Exercise data: Begin

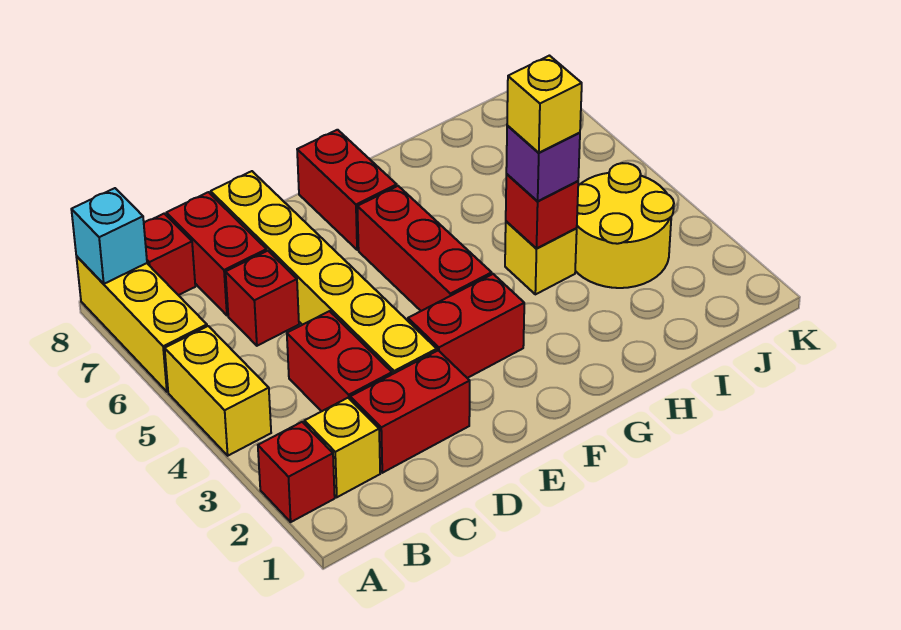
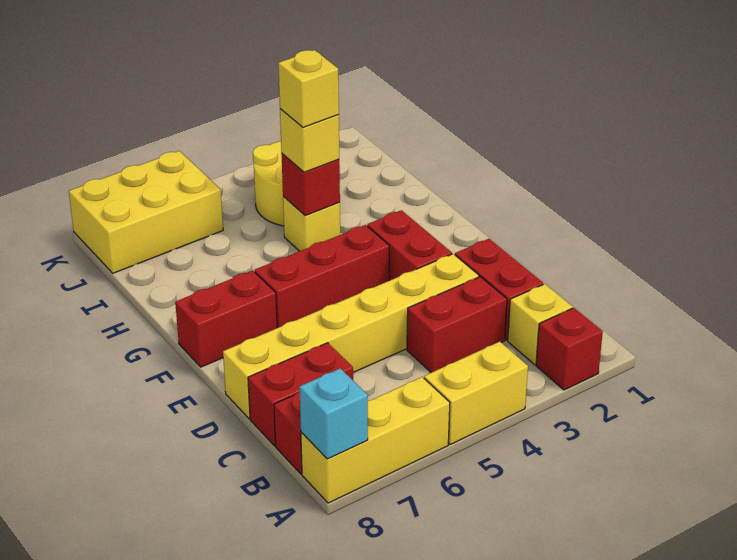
red brick C6 level 1 -> none
purple brick H4 level 3 -> yellow brick H4 level 3
none -> yellow brick J6:K8 level 1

Exercise data: End

When you repeat the data, keep every line exact and drop the images.

red brick C6 level 1 -> none
purple brick H4 level 3 -> yellow brick H4 level 3
none -> yellow brick J6:K8 level 1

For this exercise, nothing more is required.